[Excerpts from a dataset]

= Beginning of Section =

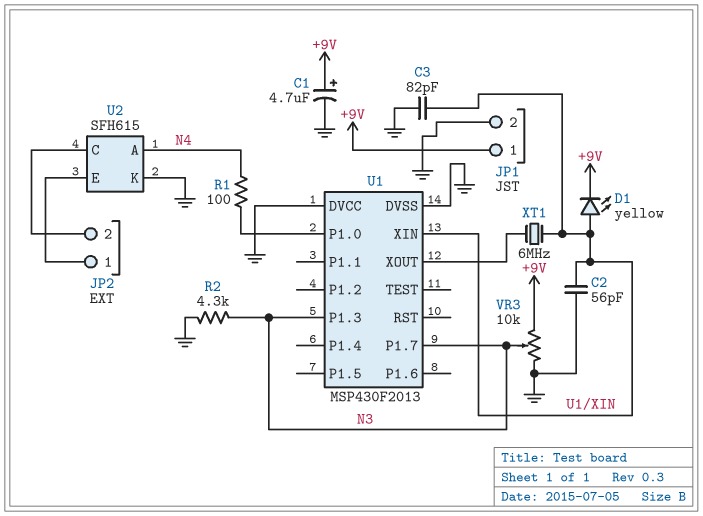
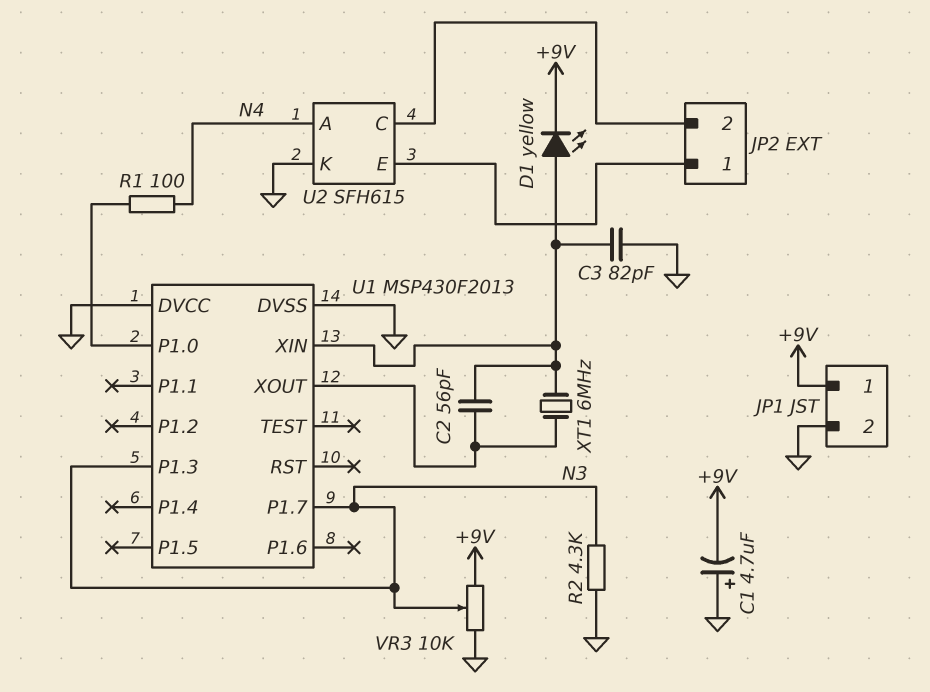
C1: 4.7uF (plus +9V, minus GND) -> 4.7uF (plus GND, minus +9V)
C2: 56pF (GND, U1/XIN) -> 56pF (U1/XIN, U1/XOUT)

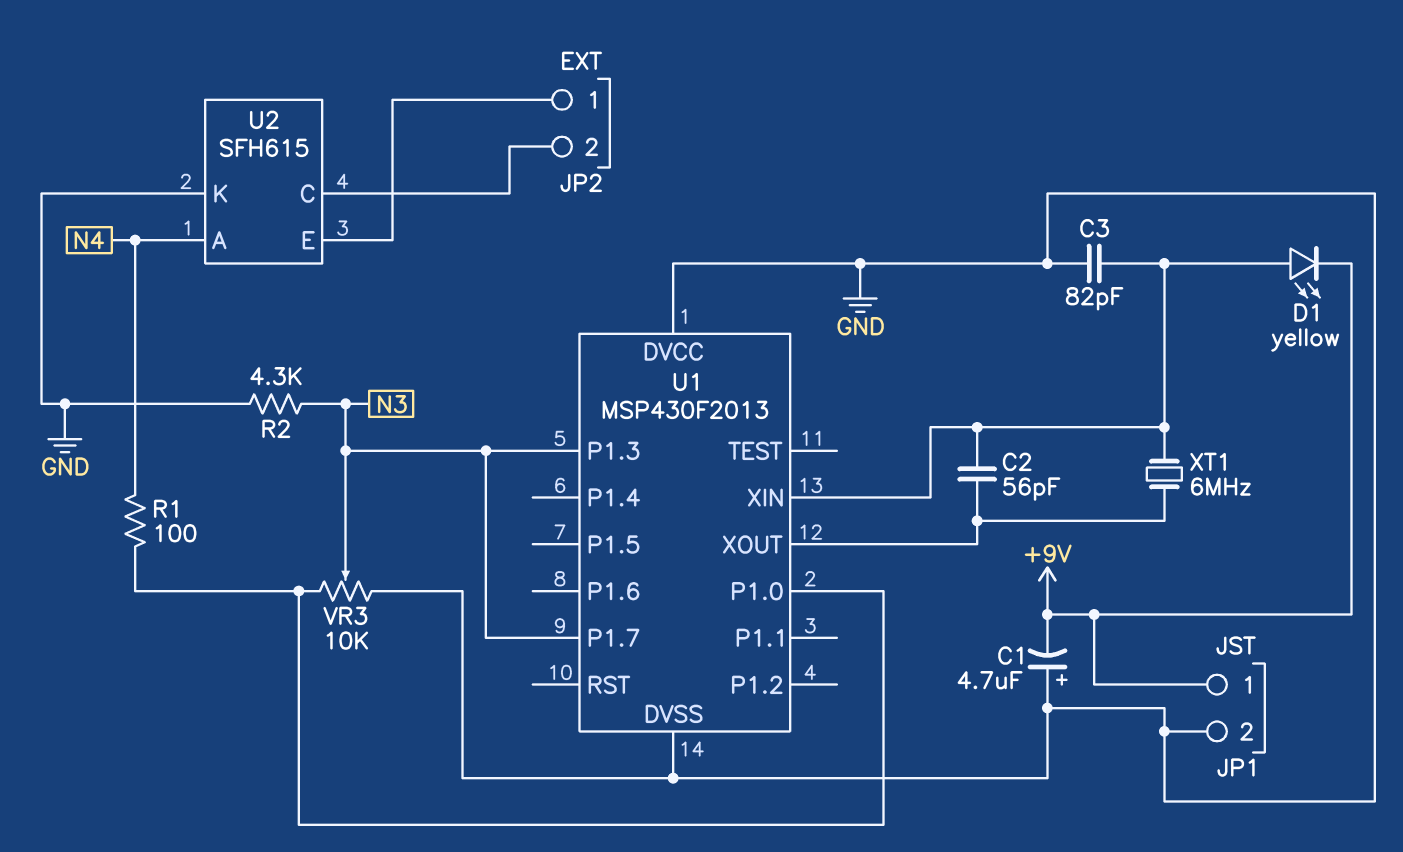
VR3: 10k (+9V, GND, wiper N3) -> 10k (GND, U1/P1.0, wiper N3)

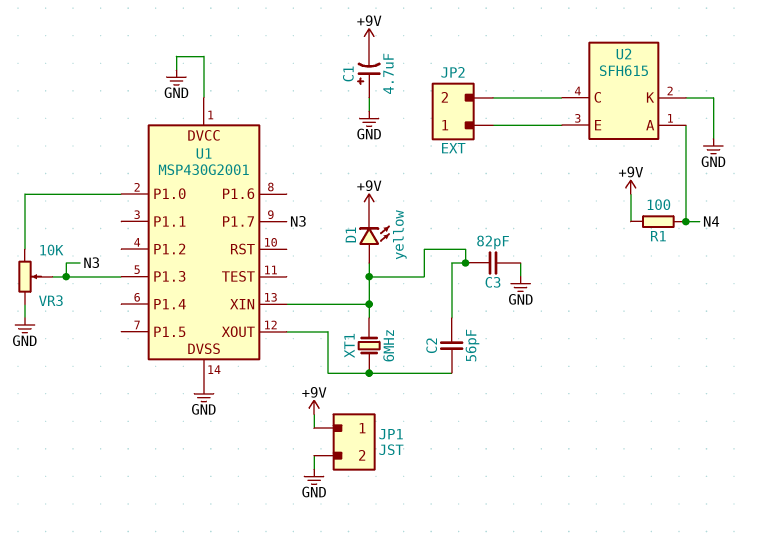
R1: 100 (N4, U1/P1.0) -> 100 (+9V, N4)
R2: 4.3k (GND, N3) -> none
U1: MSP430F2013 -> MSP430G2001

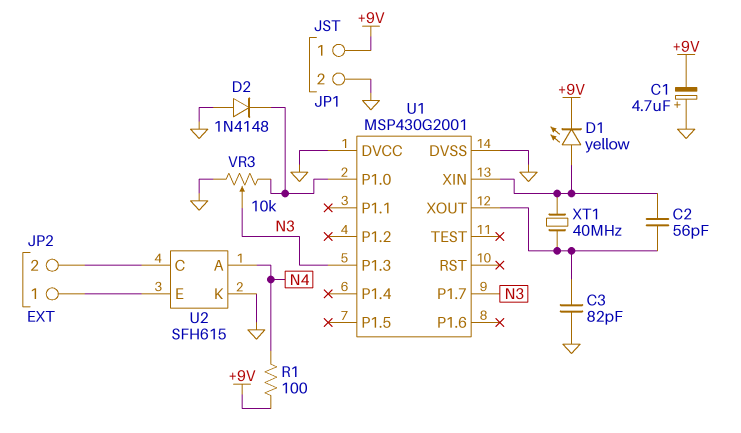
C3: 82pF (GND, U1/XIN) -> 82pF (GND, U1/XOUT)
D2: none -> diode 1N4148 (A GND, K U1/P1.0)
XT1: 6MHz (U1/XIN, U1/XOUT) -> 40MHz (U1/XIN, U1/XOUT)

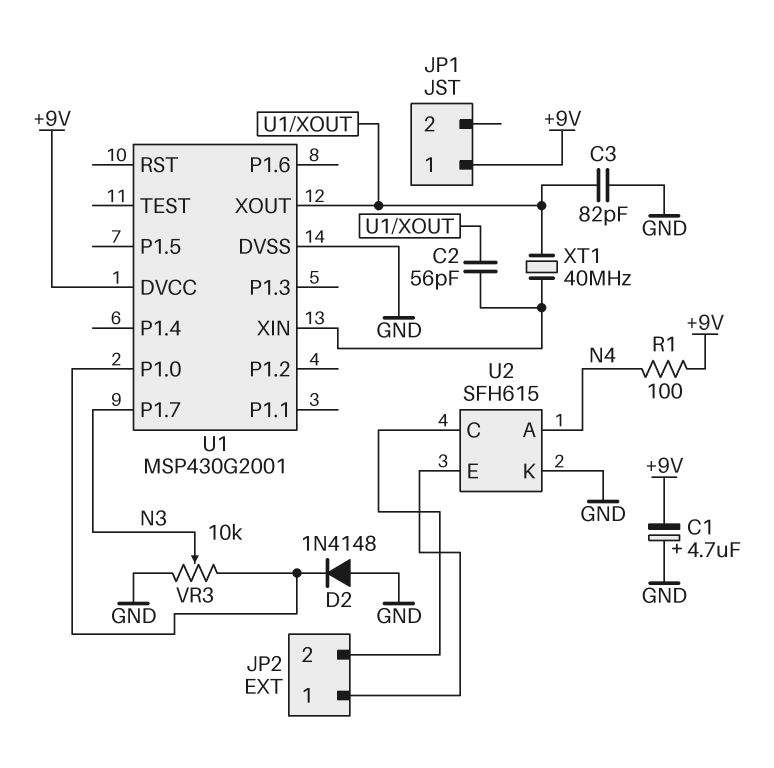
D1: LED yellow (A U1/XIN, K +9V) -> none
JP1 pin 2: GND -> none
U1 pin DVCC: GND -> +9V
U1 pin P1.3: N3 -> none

= End of Section =

Nothing but the lines with "XOUT" should be returned, copied from the entries above.

C2: 56pF (GND, U1/XIN) -> 56pF (U1/XIN, U1/XOUT)
C3: 82pF (GND, U1/XIN) -> 82pF (GND, U1/XOUT)
XT1: 6MHz (U1/XIN, U1/XOUT) -> 40MHz (U1/XIN, U1/XOUT)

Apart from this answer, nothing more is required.